%%

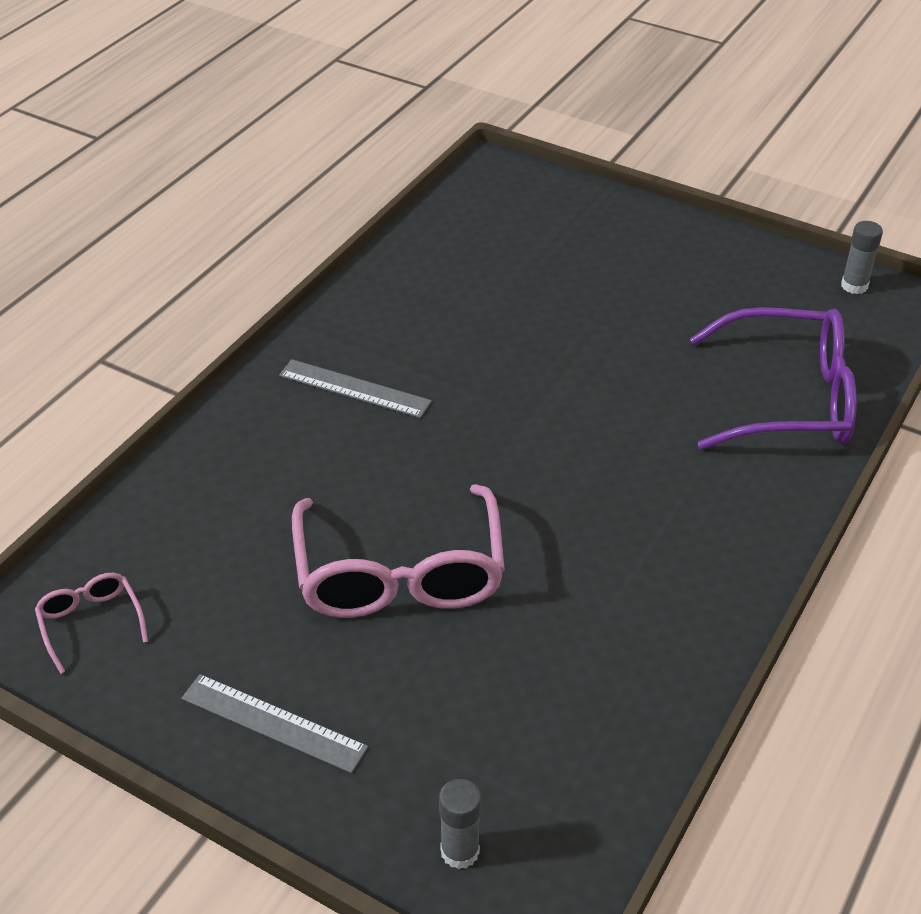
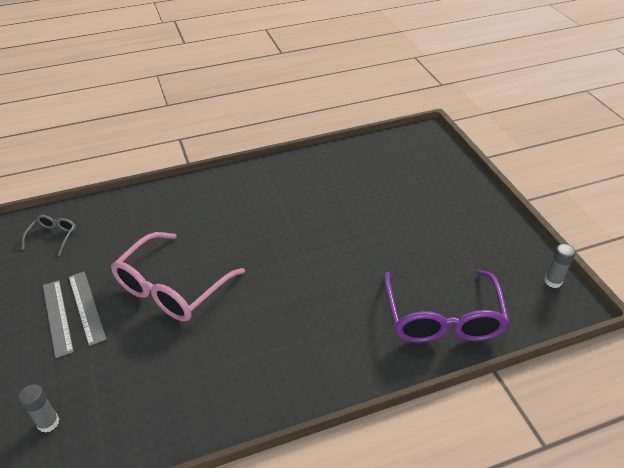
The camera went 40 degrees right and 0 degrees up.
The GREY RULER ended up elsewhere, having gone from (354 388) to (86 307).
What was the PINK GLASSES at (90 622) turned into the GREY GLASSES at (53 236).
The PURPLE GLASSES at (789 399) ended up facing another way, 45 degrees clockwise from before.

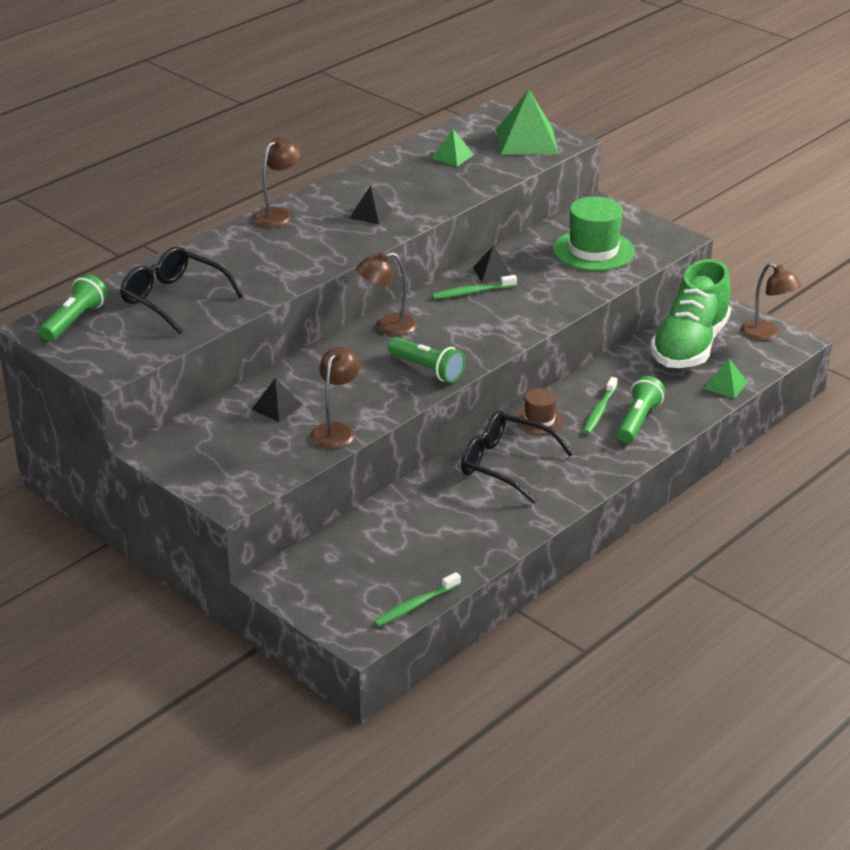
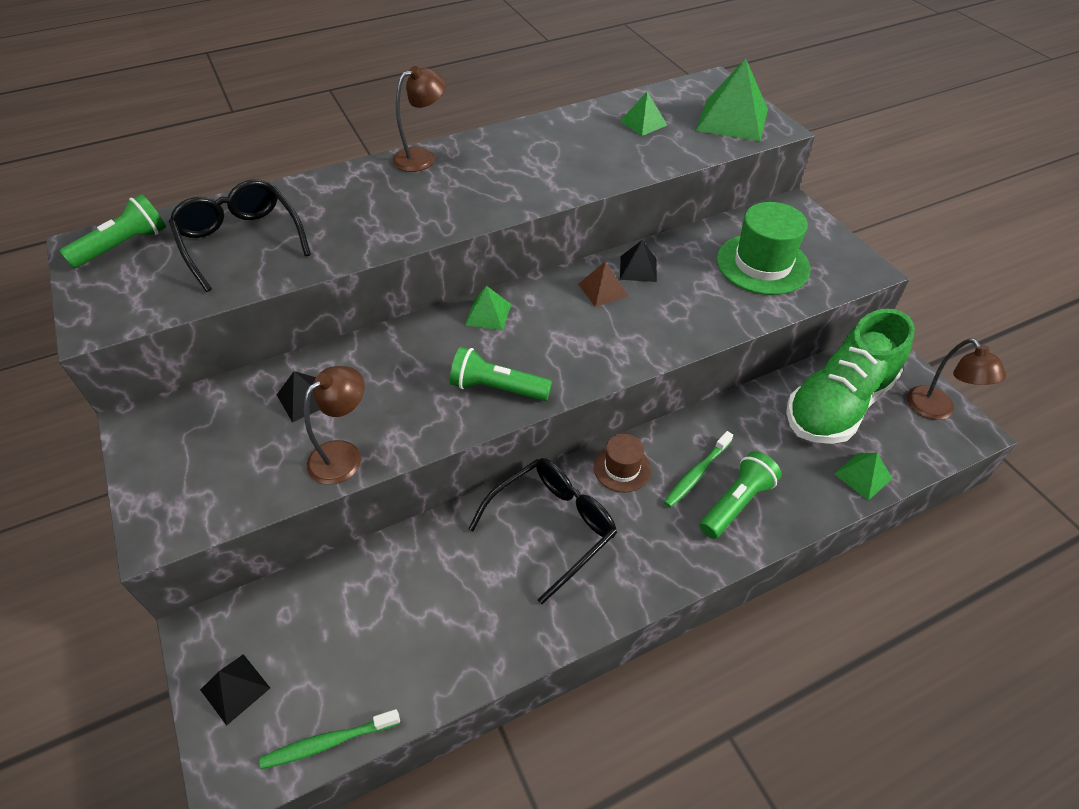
The camera went 20 degrees right and 15 degrees up.
The BLACK PYRAMID ended up elsewhere, having gone from (371 214) to (235 688).
Where the BROWN LAMP stood at (387 326), the GREEN PYRAMID came to stand at (488 314).
Where the GREEN TOOTHBRUSH stood at (472 292), the BROWN PYRAMID came to stand at (603 290).
The GREEN FLASHLIGHT at (427 369) ended up facing another way, 135 degrees clockwise from before.
The BLACK GLASSES at (505 465) ended up facing another way, 90 degrees clockwise from before.

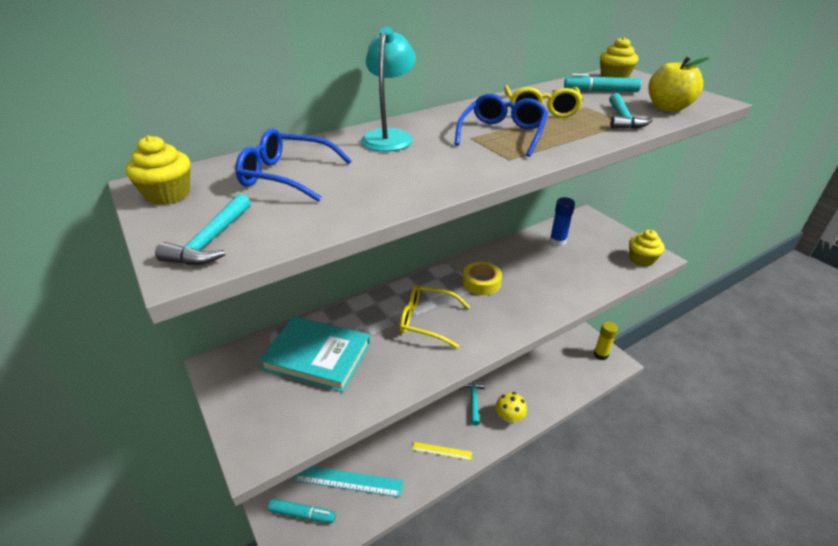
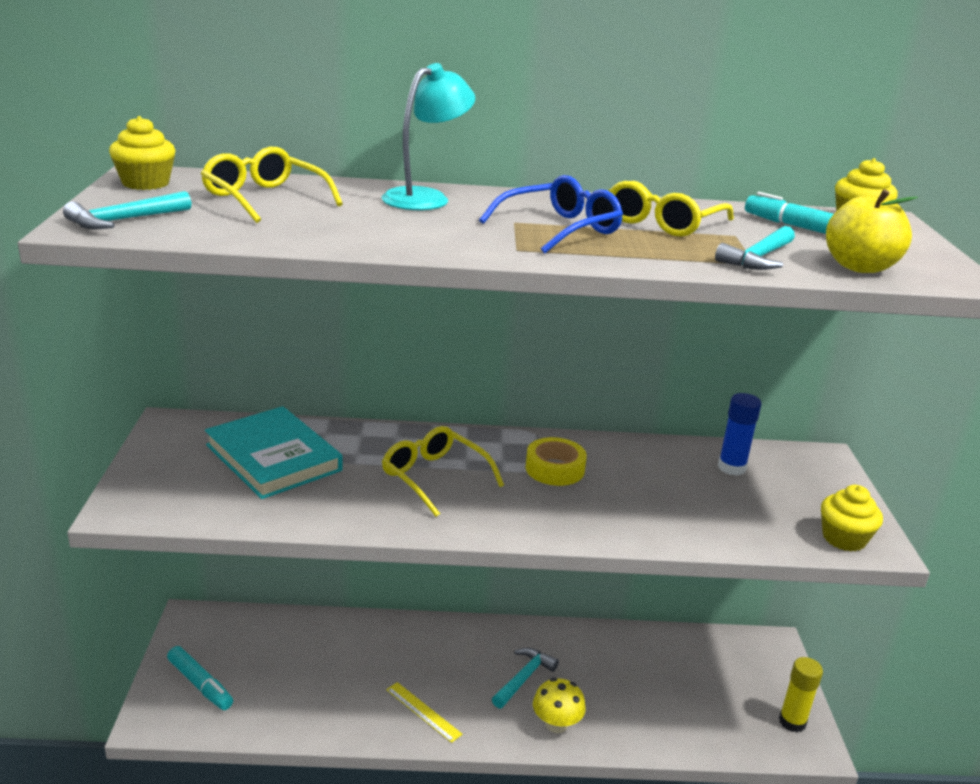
The camera went 30 degrees right and 10 degrees down.
The second view lost the TURQUOISE RULER at (348 480).
What was the BLUE GLASSES at (287 176) turned into the YELLOW GLASSES at (265 199).

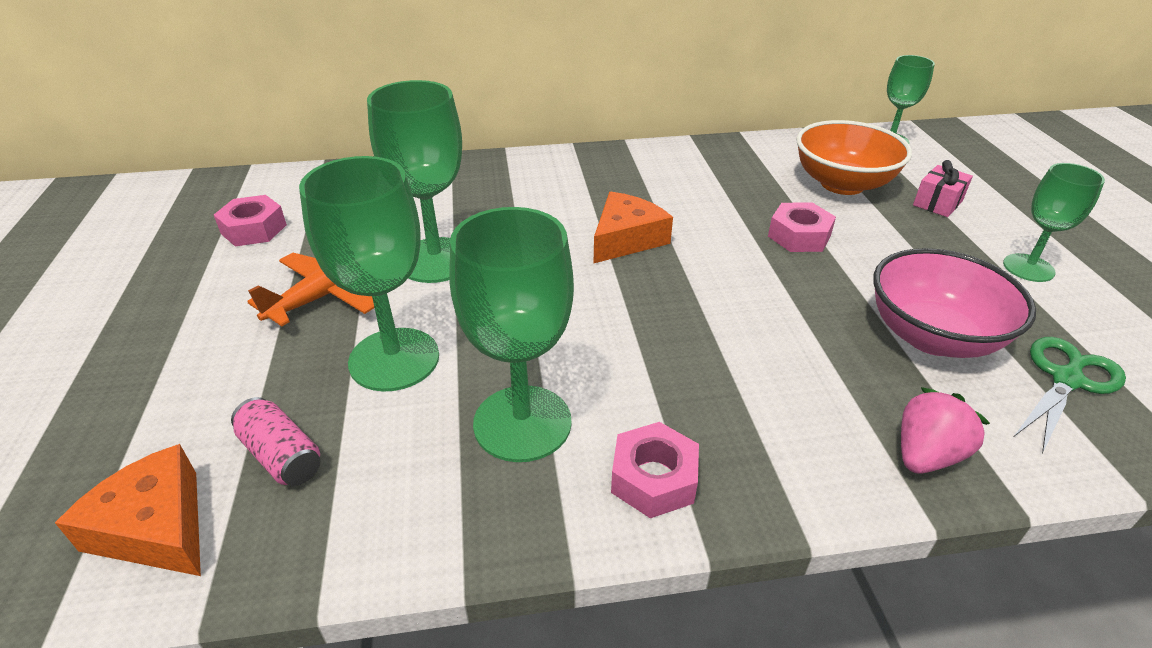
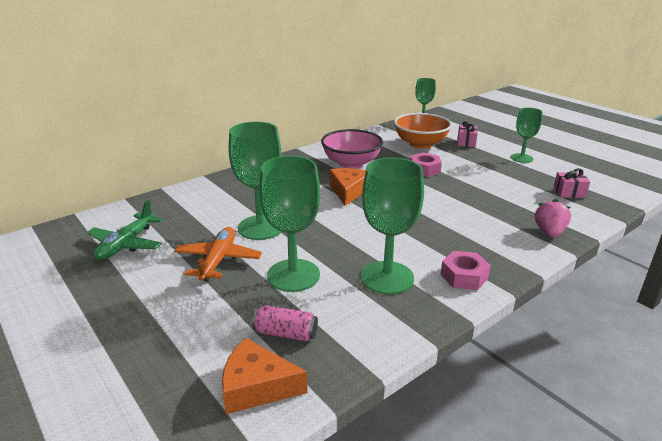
The camera went 30 degrees left and 10 degrees down.
The PINK BOWL ended up elsewhere, having gone from (932 336) to (351 163).
Where the PINK NUT stood at (254 229), the GREEN PLANE came to stand at (126 244).
Where the GREEN SCISSORS stood at (1066 379), the PINK GIFT came to stand at (569 192).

%%

- [Problem to solve]:
Send back every line of the listing exactly. Omit the images.

- [Solution to the problem]:
The camera went 40 degrees right and 0 degrees up.
The GREY RULER ended up elsewhere, having gone from (354 388) to (86 307).
What was the PINK GLASSES at (90 622) turned into the GREY GLASSES at (53 236).
The PURPLE GLASSES at (789 399) ended up facing another way, 45 degrees clockwise from before.

The camera went 20 degrees right and 15 degrees up.
The BLACK PYRAMID ended up elsewhere, having gone from (371 214) to (235 688).
Where the BROWN LAMP stood at (387 326), the GREEN PYRAMID came to stand at (488 314).
Where the GREEN TOOTHBRUSH stood at (472 292), the BROWN PYRAMID came to stand at (603 290).
The GREEN FLASHLIGHT at (427 369) ended up facing another way, 135 degrees clockwise from before.
The BLACK GLASSES at (505 465) ended up facing another way, 90 degrees clockwise from before.

The camera went 30 degrees right and 10 degrees down.
The second view lost the TURQUOISE RULER at (348 480).
What was the BLUE GLASSES at (287 176) turned into the YELLOW GLASSES at (265 199).

The camera went 30 degrees left and 10 degrees down.
The PINK BOWL ended up elsewhere, having gone from (932 336) to (351 163).
Where the PINK NUT stood at (254 229), the GREEN PLANE came to stand at (126 244).
Where the GREEN SCISSORS stood at (1066 379), the PINK GIFT came to stand at (569 192).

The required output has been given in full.